*** Begin section ***
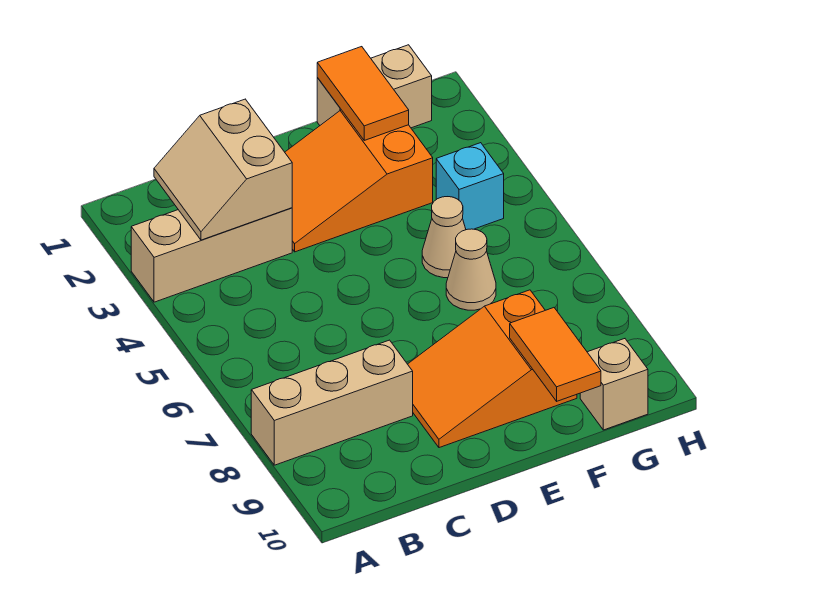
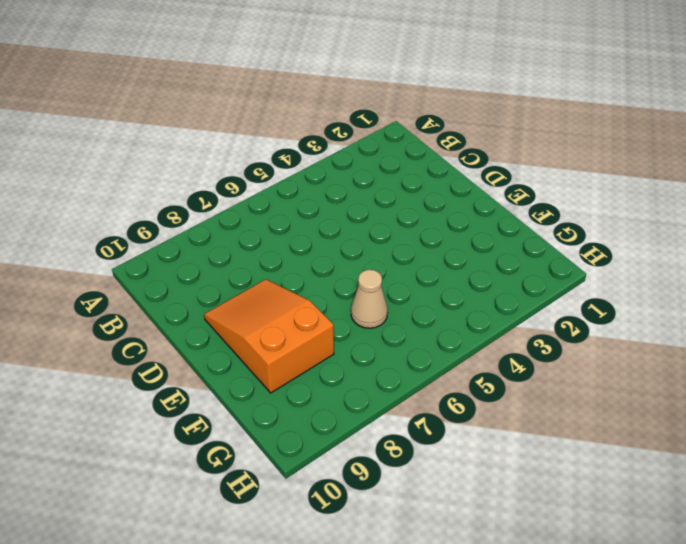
none -> tan brick A3:C3 level 1
none -> tan brick A8:C8 level 1
none -> orange slope D2:F3 level 1 top F

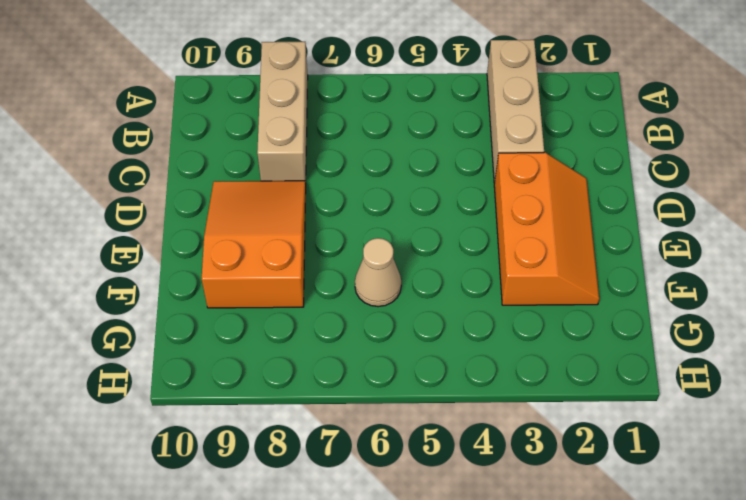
orange slope D2:F3 level 1 top 3 -> orange slope D2:F3 level 1 top F
none -> tan brick F1:G1 level 1
none -> tan cone F5 level 1
none -> cyan brick G4 level 1

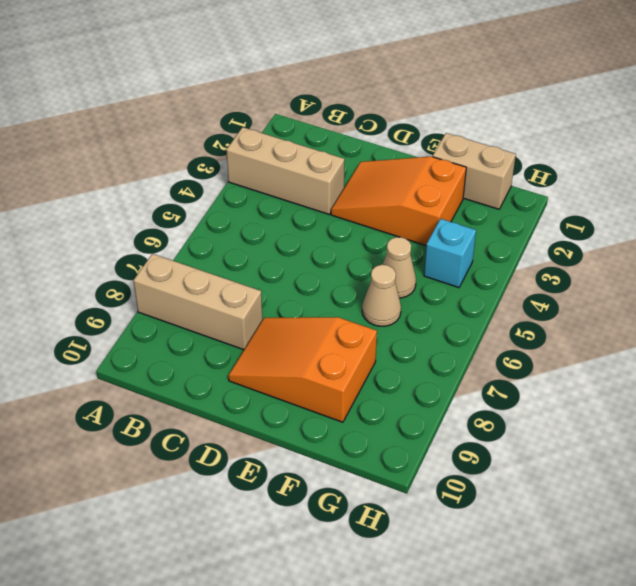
none -> tan brick G10 level 1
none -> tan slope B2:C3 level 2 top C
none -> orange tile F1:F2 level 2

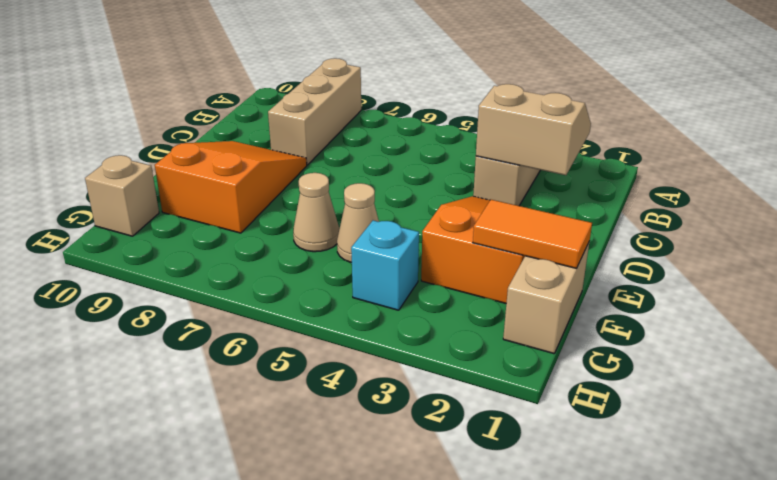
none -> orange tile F9:F10 level 2

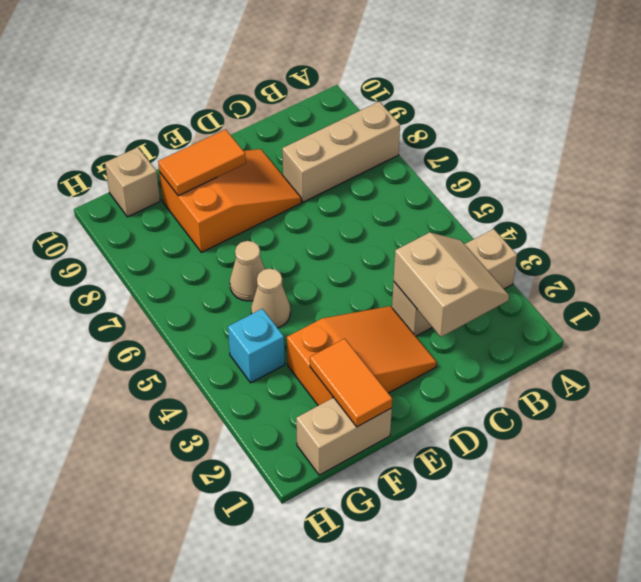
orange tile E9:F9 level 2 -> orange tile F9:F10 level 2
*** End section ***
## Task details
Repeat exactly the line containing "none -> cyan brick G4 level 1" and every line after it through the end of the records, and nothing else. Leave the pictures out.

## Response to this task
none -> cyan brick G4 level 1

none -> tan brick G10 level 1
none -> tan slope B2:C3 level 2 top C
none -> orange tile F1:F2 level 2

none -> orange tile F9:F10 level 2

orange tile E9:F9 level 2 -> orange tile F9:F10 level 2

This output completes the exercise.